#### Records shown ####

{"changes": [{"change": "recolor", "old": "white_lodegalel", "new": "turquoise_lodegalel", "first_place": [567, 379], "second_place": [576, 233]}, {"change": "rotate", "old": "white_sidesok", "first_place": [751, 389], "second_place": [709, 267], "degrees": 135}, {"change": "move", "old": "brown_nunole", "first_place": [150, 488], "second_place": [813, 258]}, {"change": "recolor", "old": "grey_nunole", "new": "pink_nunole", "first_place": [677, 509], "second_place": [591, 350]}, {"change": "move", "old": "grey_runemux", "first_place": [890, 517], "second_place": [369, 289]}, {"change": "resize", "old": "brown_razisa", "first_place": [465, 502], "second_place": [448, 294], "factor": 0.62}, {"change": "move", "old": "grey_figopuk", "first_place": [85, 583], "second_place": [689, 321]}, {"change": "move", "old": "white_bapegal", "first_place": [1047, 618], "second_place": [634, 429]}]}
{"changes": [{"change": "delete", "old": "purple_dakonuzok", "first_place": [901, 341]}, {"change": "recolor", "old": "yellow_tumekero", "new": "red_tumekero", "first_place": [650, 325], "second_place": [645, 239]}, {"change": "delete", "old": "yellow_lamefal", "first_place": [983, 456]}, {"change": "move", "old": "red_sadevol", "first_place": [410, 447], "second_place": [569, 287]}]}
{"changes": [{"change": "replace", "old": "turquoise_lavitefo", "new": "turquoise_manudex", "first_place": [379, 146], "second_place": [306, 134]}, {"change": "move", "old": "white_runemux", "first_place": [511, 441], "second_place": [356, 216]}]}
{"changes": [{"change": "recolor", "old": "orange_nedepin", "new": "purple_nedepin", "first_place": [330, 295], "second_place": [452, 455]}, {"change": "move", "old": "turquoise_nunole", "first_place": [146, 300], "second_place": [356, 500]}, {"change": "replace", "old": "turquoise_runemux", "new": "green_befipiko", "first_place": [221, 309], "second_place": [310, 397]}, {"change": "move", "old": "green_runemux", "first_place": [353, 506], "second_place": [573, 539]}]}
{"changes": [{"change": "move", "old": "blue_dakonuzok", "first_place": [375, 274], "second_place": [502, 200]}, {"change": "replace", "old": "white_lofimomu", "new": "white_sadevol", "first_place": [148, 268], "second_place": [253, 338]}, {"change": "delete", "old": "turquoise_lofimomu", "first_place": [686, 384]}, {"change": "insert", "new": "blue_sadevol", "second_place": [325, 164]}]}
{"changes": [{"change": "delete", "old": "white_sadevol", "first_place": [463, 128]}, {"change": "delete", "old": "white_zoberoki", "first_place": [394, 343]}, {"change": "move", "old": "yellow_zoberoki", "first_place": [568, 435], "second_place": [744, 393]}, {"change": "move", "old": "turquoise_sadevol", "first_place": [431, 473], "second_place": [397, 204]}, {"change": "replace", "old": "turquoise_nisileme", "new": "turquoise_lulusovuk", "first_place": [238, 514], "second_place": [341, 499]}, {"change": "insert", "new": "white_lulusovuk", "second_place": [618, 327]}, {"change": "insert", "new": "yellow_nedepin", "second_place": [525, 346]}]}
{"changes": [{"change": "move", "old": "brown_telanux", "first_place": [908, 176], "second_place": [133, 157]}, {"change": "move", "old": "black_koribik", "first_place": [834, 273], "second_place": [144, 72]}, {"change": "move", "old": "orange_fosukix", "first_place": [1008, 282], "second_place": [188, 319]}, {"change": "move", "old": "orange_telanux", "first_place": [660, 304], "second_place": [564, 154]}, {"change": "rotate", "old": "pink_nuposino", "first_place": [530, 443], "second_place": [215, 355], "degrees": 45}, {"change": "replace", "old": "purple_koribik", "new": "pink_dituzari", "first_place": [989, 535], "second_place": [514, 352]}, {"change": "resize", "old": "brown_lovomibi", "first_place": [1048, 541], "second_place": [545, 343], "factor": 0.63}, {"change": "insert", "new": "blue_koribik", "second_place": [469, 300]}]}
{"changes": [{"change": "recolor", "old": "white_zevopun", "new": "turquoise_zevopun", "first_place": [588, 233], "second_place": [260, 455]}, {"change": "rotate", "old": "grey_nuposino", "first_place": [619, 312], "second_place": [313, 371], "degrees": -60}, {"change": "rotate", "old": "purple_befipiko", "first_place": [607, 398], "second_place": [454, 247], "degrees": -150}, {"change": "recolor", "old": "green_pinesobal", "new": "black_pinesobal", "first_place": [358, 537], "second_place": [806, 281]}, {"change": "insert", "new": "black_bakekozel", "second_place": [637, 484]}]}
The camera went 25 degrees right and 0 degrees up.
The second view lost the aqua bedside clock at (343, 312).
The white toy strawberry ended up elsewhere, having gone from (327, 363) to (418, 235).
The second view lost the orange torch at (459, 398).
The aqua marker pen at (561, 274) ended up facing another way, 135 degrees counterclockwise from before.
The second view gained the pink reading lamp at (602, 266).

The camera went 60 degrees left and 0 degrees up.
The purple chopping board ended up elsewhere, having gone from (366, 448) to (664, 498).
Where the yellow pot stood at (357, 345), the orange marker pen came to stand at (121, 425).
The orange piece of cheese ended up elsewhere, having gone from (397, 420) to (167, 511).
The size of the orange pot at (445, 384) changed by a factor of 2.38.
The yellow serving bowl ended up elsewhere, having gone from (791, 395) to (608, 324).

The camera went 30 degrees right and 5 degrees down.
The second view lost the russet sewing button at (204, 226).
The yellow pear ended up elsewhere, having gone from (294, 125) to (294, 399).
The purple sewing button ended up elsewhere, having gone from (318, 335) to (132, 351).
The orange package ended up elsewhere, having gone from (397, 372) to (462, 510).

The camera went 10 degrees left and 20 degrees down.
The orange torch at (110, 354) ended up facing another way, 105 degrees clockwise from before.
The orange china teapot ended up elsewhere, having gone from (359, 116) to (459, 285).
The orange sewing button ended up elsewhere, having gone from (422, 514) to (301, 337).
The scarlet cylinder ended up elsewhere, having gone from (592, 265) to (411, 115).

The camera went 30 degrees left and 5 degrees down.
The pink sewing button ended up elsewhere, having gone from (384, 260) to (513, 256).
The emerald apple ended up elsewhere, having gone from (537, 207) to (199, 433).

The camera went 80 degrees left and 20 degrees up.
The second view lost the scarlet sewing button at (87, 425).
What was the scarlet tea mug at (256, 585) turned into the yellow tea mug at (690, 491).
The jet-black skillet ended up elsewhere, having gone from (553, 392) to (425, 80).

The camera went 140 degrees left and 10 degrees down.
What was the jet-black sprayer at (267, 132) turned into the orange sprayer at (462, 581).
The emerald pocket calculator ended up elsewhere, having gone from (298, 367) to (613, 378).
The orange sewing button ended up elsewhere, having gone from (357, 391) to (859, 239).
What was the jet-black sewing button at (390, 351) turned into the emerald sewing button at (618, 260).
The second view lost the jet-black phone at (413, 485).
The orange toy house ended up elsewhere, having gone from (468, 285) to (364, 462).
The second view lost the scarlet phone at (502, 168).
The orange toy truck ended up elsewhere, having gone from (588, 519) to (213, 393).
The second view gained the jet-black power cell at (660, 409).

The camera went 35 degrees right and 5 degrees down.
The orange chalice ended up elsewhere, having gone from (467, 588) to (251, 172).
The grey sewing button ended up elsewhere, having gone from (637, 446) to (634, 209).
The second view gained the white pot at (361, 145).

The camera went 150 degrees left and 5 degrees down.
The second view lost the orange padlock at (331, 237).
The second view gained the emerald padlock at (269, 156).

####

• **What you should do**
A verbatim copy of all the records is to be produced.

• **Answer to this task**
{"changes": [{"change": "recolor", "old": "white_lodegalel", "new": "turquoise_lodegalel", "first_place": [567, 379], "second_place": [576, 233]}, {"change": "rotate", "old": "white_sidesok", "first_place": [751, 389], "second_place": [709, 267], "degrees": 135}, {"change": "move", "old": "brown_nunole", "first_place": [150, 488], "second_place": [813, 258]}, {"change": "recolor", "old": "grey_nunole", "new": "pink_nunole", "first_place": [677, 509], "second_place": [591, 350]}, {"change": "move", "old": "grey_runemux", "first_place": [890, 517], "second_place": [369, 289]}, {"change": "resize", "old": "brown_razisa", "first_place": [465, 502], "second_place": [448, 294], "factor": 0.62}, {"change": "move", "old": "grey_figopuk", "first_place": [85, 583], "second_place": [689, 321]}, {"change": "move", "old": "white_bapegal", "first_place": [1047, 618], "second_place": [634, 429]}]}
{"changes": [{"change": "delete", "old": "purple_dakonuzok", "first_place": [901, 341]}, {"change": "recolor", "old": "yellow_tumekero", "new": "red_tumekero", "first_place": [650, 325], "second_place": [645, 239]}, {"change": "delete", "old": "yellow_lamefal", "first_place": [983, 456]}, {"change": "move", "old": "red_sadevol", "first_place": [410, 447], "second_place": [569, 287]}]}
{"changes": [{"change": "replace", "old": "turquoise_lavitefo", "new": "turquoise_manudex", "first_place": [379, 146], "second_place": [306, 134]}, {"change": "move", "old": "white_runemux", "first_place": [511, 441], "second_place": [356, 216]}]}
{"changes": [{"change": "recolor", "old": "orange_nedepin", "new": "purple_nedepin", "first_place": [330, 295], "second_place": [452, 455]}, {"change": "move", "old": "turquoise_nunole", "first_place": [146, 300], "second_place": [356, 500]}, {"change": "replace", "old": "turquoise_runemux", "new": "green_befipiko", "first_place": [221, 309], "second_place": [310, 397]}, {"change": "move", "old": "green_runemux", "first_place": [353, 506], "second_place": [573, 539]}]}
{"changes": [{"change": "move", "old": "blue_dakonuzok", "first_place": [375, 274], "second_place": [502, 200]}, {"change": "replace", "old": "white_lofimomu", "new": "white_sadevol", "first_place": [148, 268], "second_place": [253, 338]}, {"change": "delete", "old": "turquoise_lofimomu", "first_place": [686, 384]}, {"change": "insert", "new": "blue_sadevol", "second_place": [325, 164]}]}
{"changes": [{"change": "delete", "old": "white_sadevol", "first_place": [463, 128]}, {"change": "delete", "old": "white_zoberoki", "first_place": [394, 343]}, {"change": "move", "old": "yellow_zoberoki", "first_place": [568, 435], "second_place": [744, 393]}, {"change": "move", "old": "turquoise_sadevol", "first_place": [431, 473], "second_place": [397, 204]}, {"change": "replace", "old": "turquoise_nisileme", "new": "turquoise_lulusovuk", "first_place": [238, 514], "second_place": [341, 499]}, {"change": "insert", "new": "white_lulusovuk", "second_place": [618, 327]}, {"change": "insert", "new": "yellow_nedepin", "second_place": [525, 346]}]}
{"changes": [{"change": "move", "old": "brown_telanux", "first_place": [908, 176], "second_place": [133, 157]}, {"change": "move", "old": "black_koribik", "first_place": [834, 273], "second_place": [144, 72]}, {"change": "move", "old": "orange_fosukix", "first_place": [1008, 282], "second_place": [188, 319]}, {"change": "move", "old": "orange_telanux", "first_place": [660, 304], "second_place": [564, 154]}, {"change": "rotate", "old": "pink_nuposino", "first_place": [530, 443], "second_place": [215, 355], "degrees": 45}, {"change": "replace", "old": "purple_koribik", "new": "pink_dituzari", "first_place": [989, 535], "second_place": [514, 352]}, {"change": "resize", "old": "brown_lovomibi", "first_place": [1048, 541], "second_place": [545, 343], "factor": 0.63}, {"change": "insert", "new": "blue_koribik", "second_place": [469, 300]}]}
{"changes": [{"change": "recolor", "old": "white_zevopun", "new": "turquoise_zevopun", "first_place": [588, 233], "second_place": [260, 455]}, {"change": "rotate", "old": "grey_nuposino", "first_place": [619, 312], "second_place": [313, 371], "degrees": -60}, {"change": "rotate", "old": "purple_befipiko", "first_place": [607, 398], "second_place": [454, 247], "degrees": -150}, {"change": "recolor", "old": "green_pinesobal", "new": "black_pinesobal", "first_place": [358, 537], "second_place": [806, 281]}, {"change": "insert", "new": "black_bakekozel", "second_place": [637, 484]}]}
The camera went 25 degrees right and 0 degrees up.
The second view lost the aqua bedside clock at (343, 312).
The white toy strawberry ended up elsewhere, having gone from (327, 363) to (418, 235).
The second view lost the orange torch at (459, 398).
The aqua marker pen at (561, 274) ended up facing another way, 135 degrees counterclockwise from before.
The second view gained the pink reading lamp at (602, 266).

The camera went 60 degrees left and 0 degrees up.
The purple chopping board ended up elsewhere, having gone from (366, 448) to (664, 498).
Where the yellow pot stood at (357, 345), the orange marker pen came to stand at (121, 425).
The orange piece of cheese ended up elsewhere, having gone from (397, 420) to (167, 511).
The size of the orange pot at (445, 384) changed by a factor of 2.38.
The yellow serving bowl ended up elsewhere, having gone from (791, 395) to (608, 324).

The camera went 30 degrees right and 5 degrees down.
The second view lost the russet sewing button at (204, 226).
The yellow pear ended up elsewhere, having gone from (294, 125) to (294, 399).
The purple sewing button ended up elsewhere, having gone from (318, 335) to (132, 351).
The orange package ended up elsewhere, having gone from (397, 372) to (462, 510).

The camera went 10 degrees left and 20 degrees down.
The orange torch at (110, 354) ended up facing another way, 105 degrees clockwise from before.
The orange china teapot ended up elsewhere, having gone from (359, 116) to (459, 285).
The orange sewing button ended up elsewhere, having gone from (422, 514) to (301, 337).
The scarlet cylinder ended up elsewhere, having gone from (592, 265) to (411, 115).

The camera went 30 degrees left and 5 degrees down.
The pink sewing button ended up elsewhere, having gone from (384, 260) to (513, 256).
The emerald apple ended up elsewhere, having gone from (537, 207) to (199, 433).

The camera went 80 degrees left and 20 degrees up.
The second view lost the scarlet sewing button at (87, 425).
What was the scarlet tea mug at (256, 585) turned into the yellow tea mug at (690, 491).
The jet-black skillet ended up elsewhere, having gone from (553, 392) to (425, 80).

The camera went 140 degrees left and 10 degrees down.
What was the jet-black sprayer at (267, 132) turned into the orange sprayer at (462, 581).
The emerald pocket calculator ended up elsewhere, having gone from (298, 367) to (613, 378).
The orange sewing button ended up elsewhere, having gone from (357, 391) to (859, 239).
What was the jet-black sewing button at (390, 351) turned into the emerald sewing button at (618, 260).
The second view lost the jet-black phone at (413, 485).
The orange toy house ended up elsewhere, having gone from (468, 285) to (364, 462).
The second view lost the scarlet phone at (502, 168).
The orange toy truck ended up elsewhere, having gone from (588, 519) to (213, 393).
The second view gained the jet-black power cell at (660, 409).

The camera went 35 degrees right and 5 degrees down.
The orange chalice ended up elsewhere, having gone from (467, 588) to (251, 172).
The grey sewing button ended up elsewhere, having gone from (637, 446) to (634, 209).
The second view gained the white pot at (361, 145).

The camera went 150 degrees left and 5 degrees down.
The second view lost the orange padlock at (331, 237).
The second view gained the emerald padlock at (269, 156).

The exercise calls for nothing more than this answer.